BEGIN

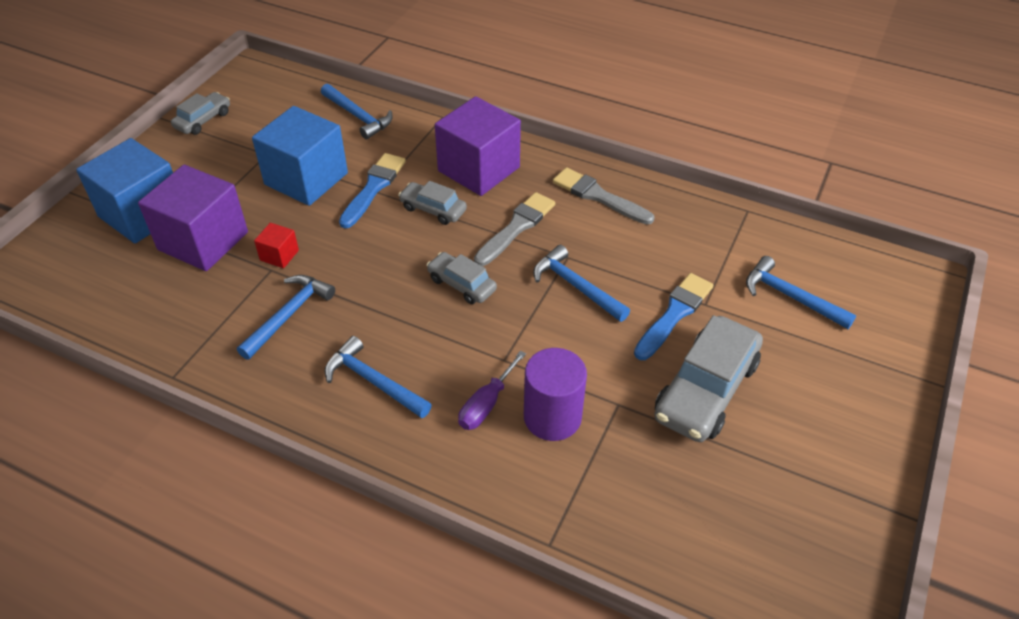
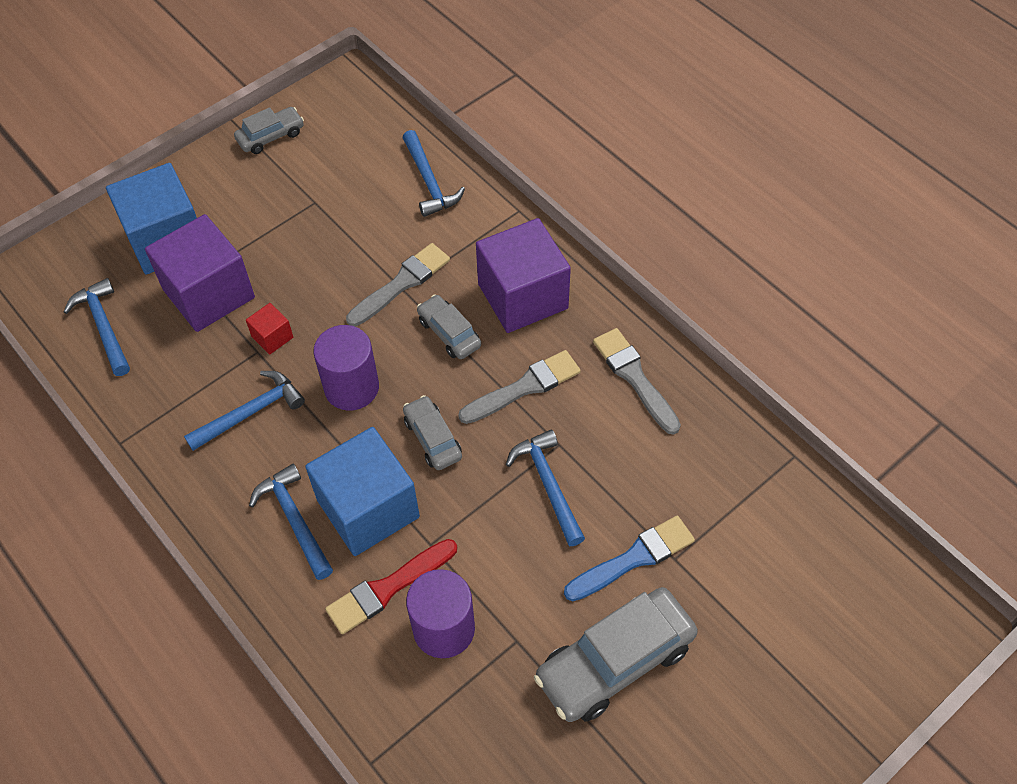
camera: 25 degrees right, 10 degrees up
(306, 179) = (339, 249): blue cube -> blue cube (368, 508)
(371, 270) = (351, 387): none -> purple cylinder
(373, 188) = (401, 283): blue brush -> grey brush
(486, 404) = (388, 588): purple screwdriver -> red brush
(790, 296) = (775, 585): blue hammer -> blue hammer (104, 326)

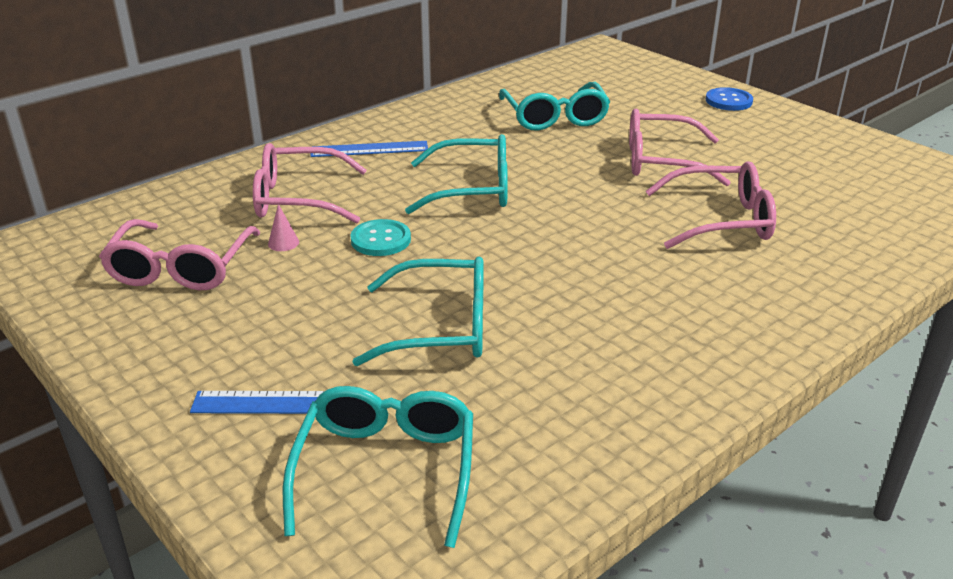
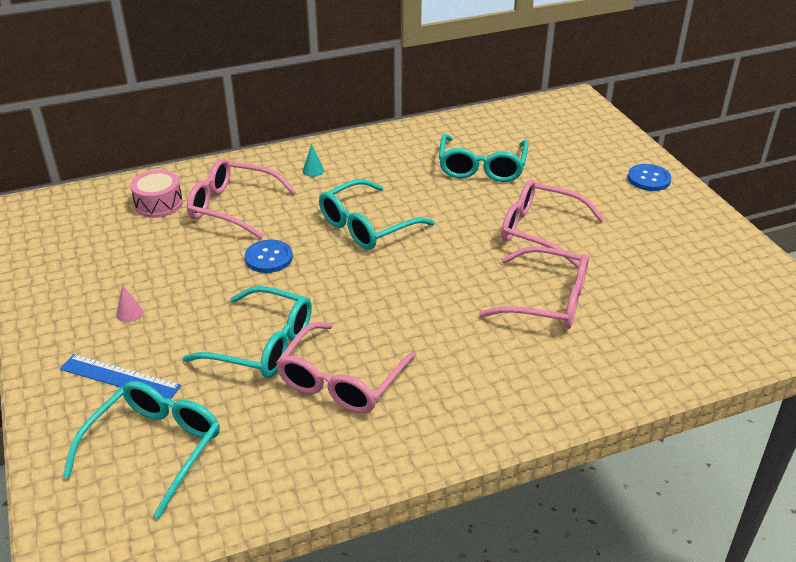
camera: 20 degrees right, 5 degrees up
(181, 268) = (118, 251): pink glasses -> pink glasses (341, 381)
(200, 212) = (159, 204): none -> pink drum
(283, 243) = (199, 244): pink cone -> pink cone (129, 313)
(369, 149) = (313, 170): blue ruler -> turquoise cone
(381, 240) = (269, 258): turquoise button -> blue button
(472, 189) = (367, 226): turquoise glasses -> turquoise glasses turned 120 degrees clockwise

END

▶ TO DO
Could you repeat the entries word for word, skipping the pictures they contain?

▶ YOUR RESPONSE
camera: 25 degrees right, 10 degrees up
(306, 179) = (339, 249): blue cube -> blue cube (368, 508)
(371, 270) = (351, 387): none -> purple cylinder
(373, 188) = (401, 283): blue brush -> grey brush
(486, 404) = (388, 588): purple screwdriver -> red brush
(790, 296) = (775, 585): blue hammer -> blue hammer (104, 326)

camera: 20 degrees right, 5 degrees up
(181, 268) = (118, 251): pink glasses -> pink glasses (341, 381)
(200, 212) = (159, 204): none -> pink drum
(283, 243) = (199, 244): pink cone -> pink cone (129, 313)
(369, 149) = (313, 170): blue ruler -> turquoise cone
(381, 240) = (269, 258): turquoise button -> blue button
(472, 189) = (367, 226): turquoise glasses -> turquoise glasses turned 120 degrees clockwise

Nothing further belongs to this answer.